Exercise brief: In the records below, locate the line containing "Nortron Music: [454,701,788,944]", then output that line and all later lines exactly, through the last one.

Input data:
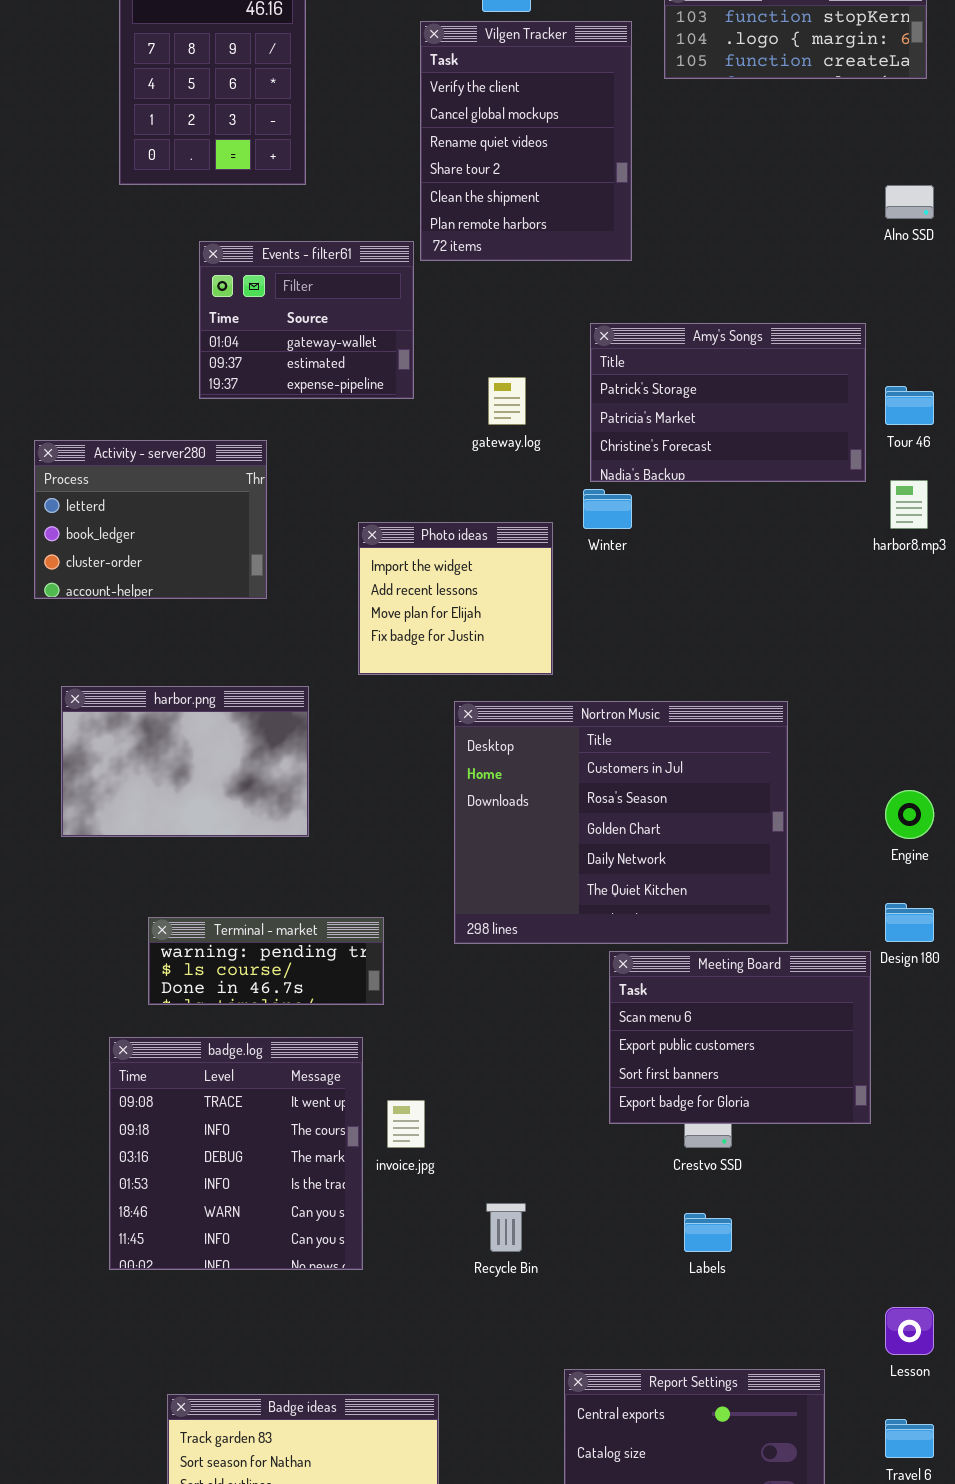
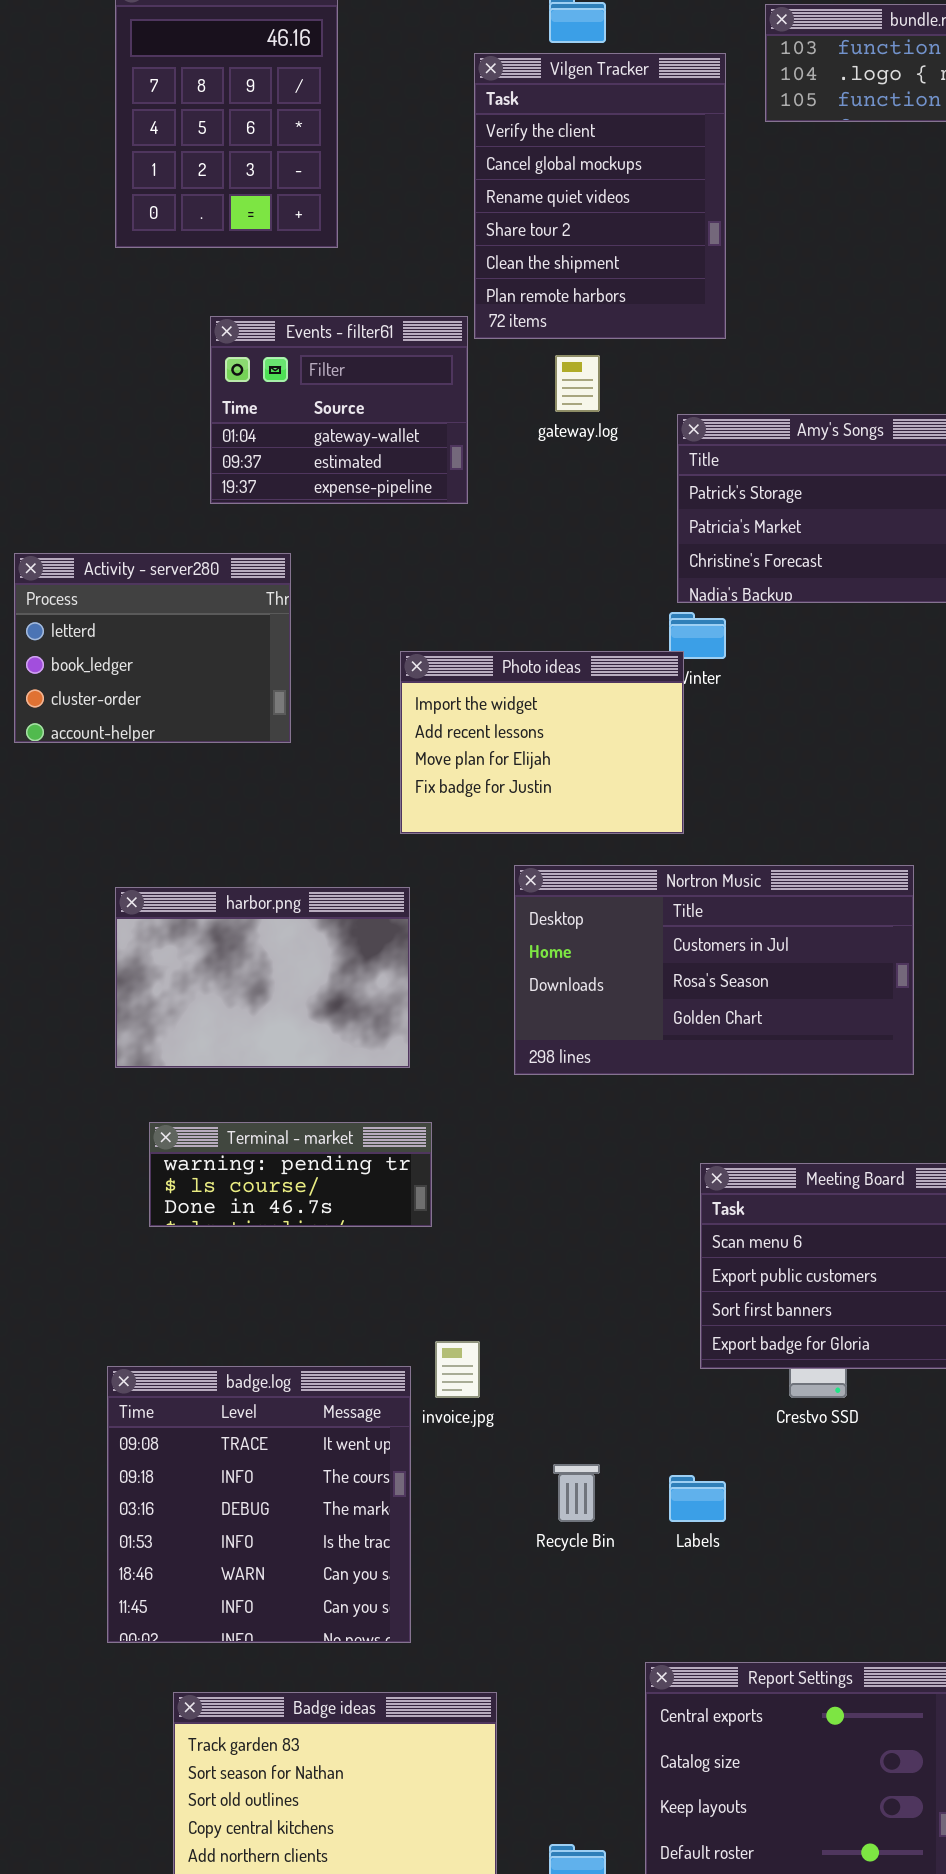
gateway.log: [488,377,526,425] -> [555,355,600,412], moved
Photo ideas: [358,522,553,675] -> [400,651,684,834], resized
harbor.png: [61,686,309,837] -> [115,887,410,1068], moved
Nortron Music: [454,701,788,944] -> [514,865,914,1075], resized
badge.log: [109,1037,363,1270] -> [107,1366,411,1643], moved
Labels: [684,1213,732,1252] -> [669,1475,726,1522], moved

Worked solution:
Nortron Music: [454,701,788,944] -> [514,865,914,1075], resized
badge.log: [109,1037,363,1270] -> [107,1366,411,1643], moved
Labels: [684,1213,732,1252] -> [669,1475,726,1522], moved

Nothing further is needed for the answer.